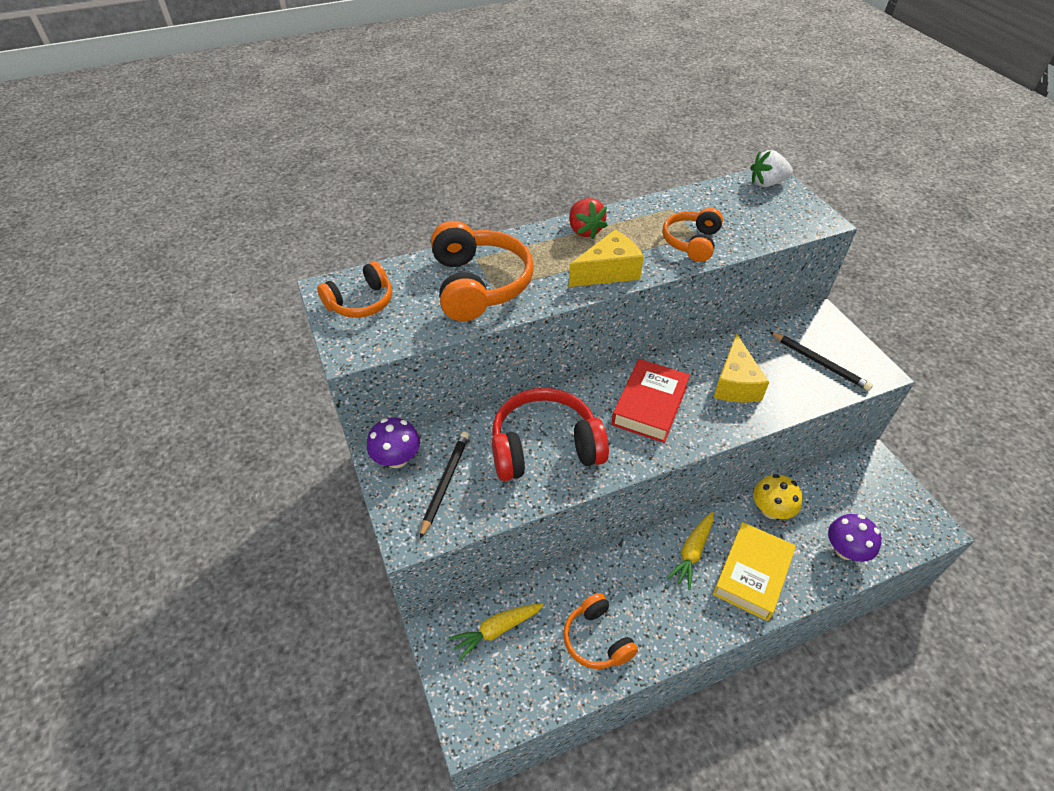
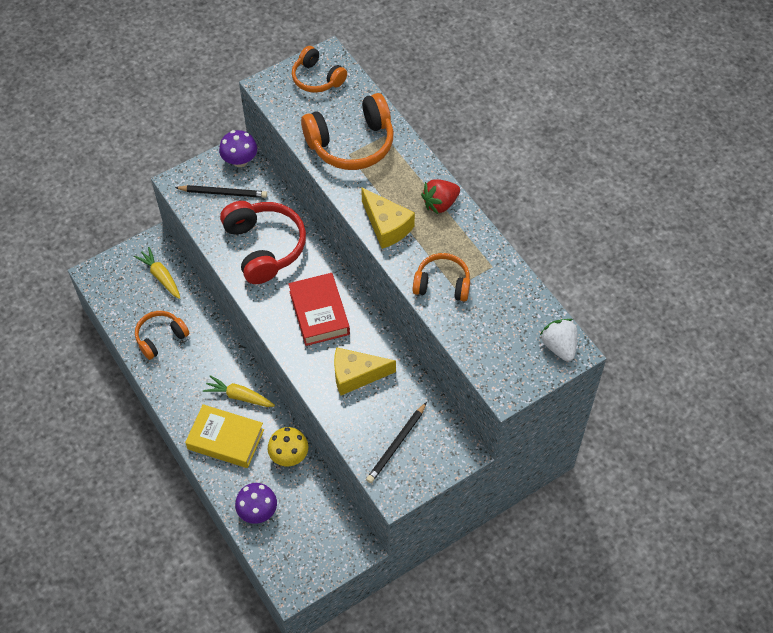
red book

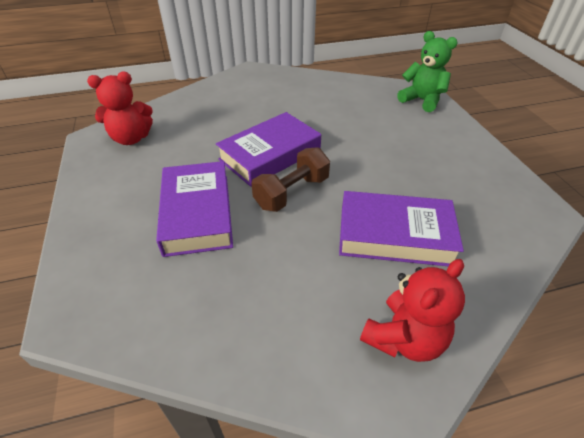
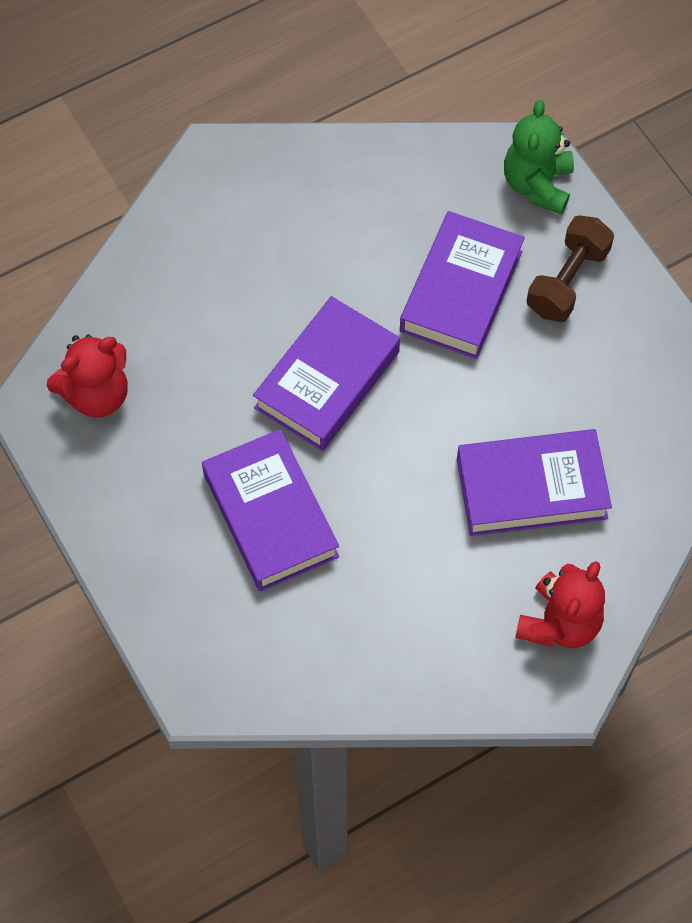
purple book (no. 3 from left); russet free weight; green teddy bear

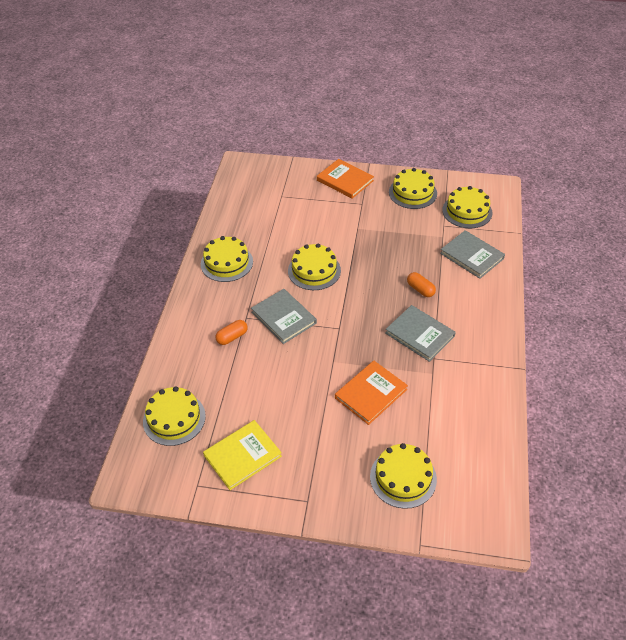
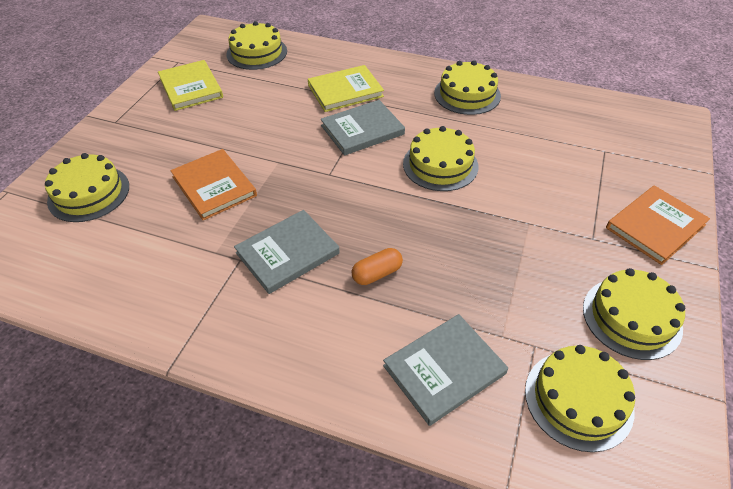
yellow book (no. 2 from left)

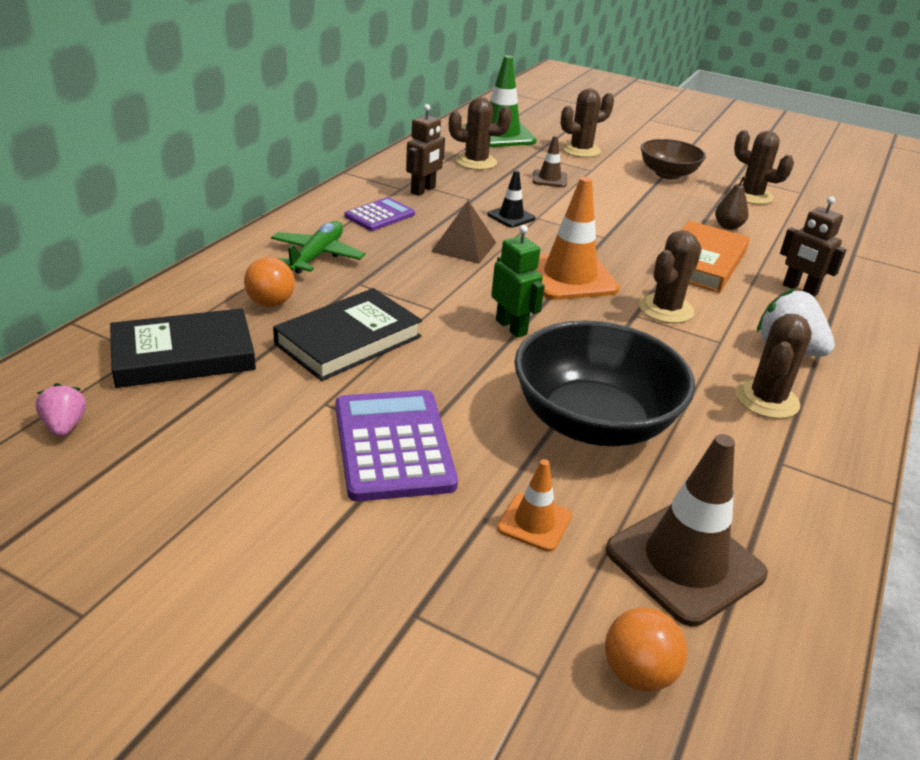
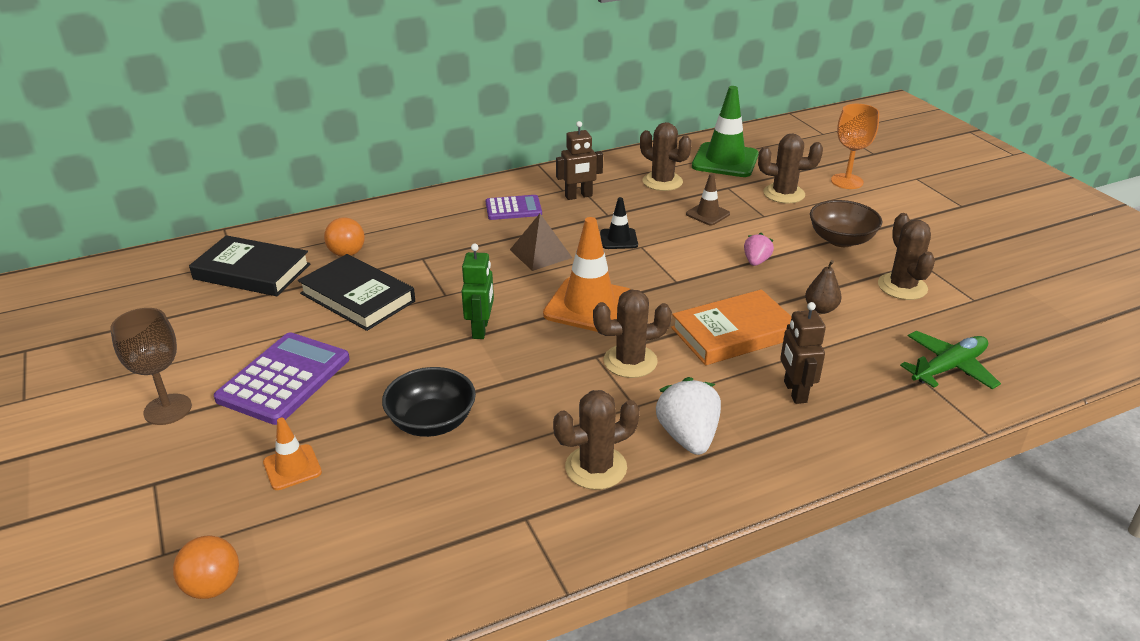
russet road cone (no. 2 from left in the first image); russet chalice; bright orange chalice; rosy strawberry; green aeroplane; black book (no. 2 from left); black serving bowl

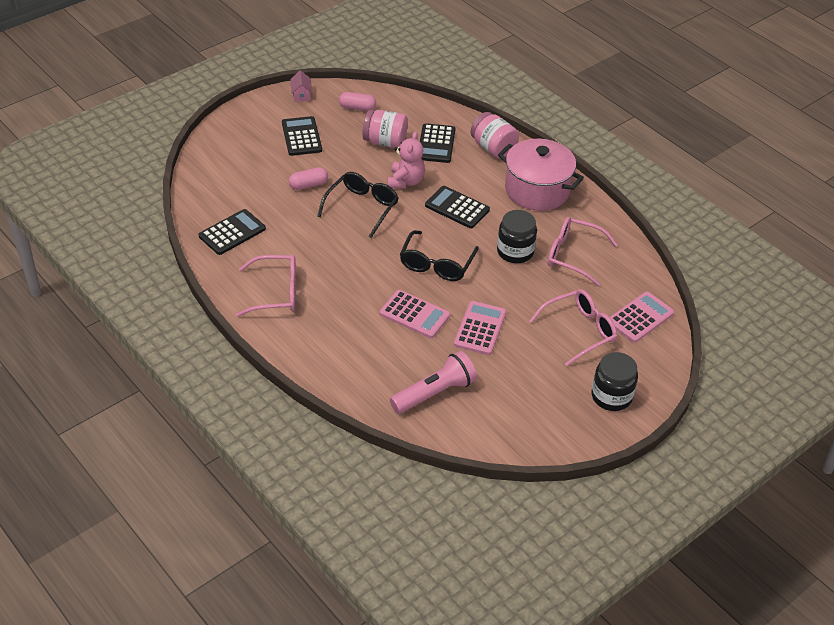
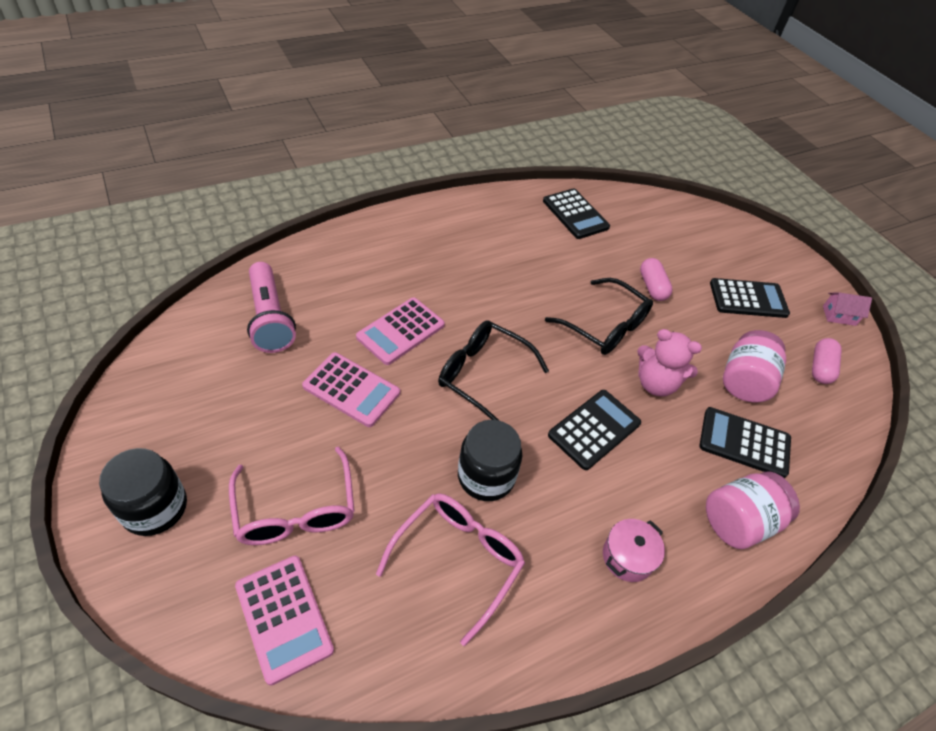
rosy glasses (no. 1 from left in the first image); rosy cooking pot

**What the task requires**
Go through the listing above and work out how many lines contain the string "image". Reply with the number alone.

**Exercise output**
2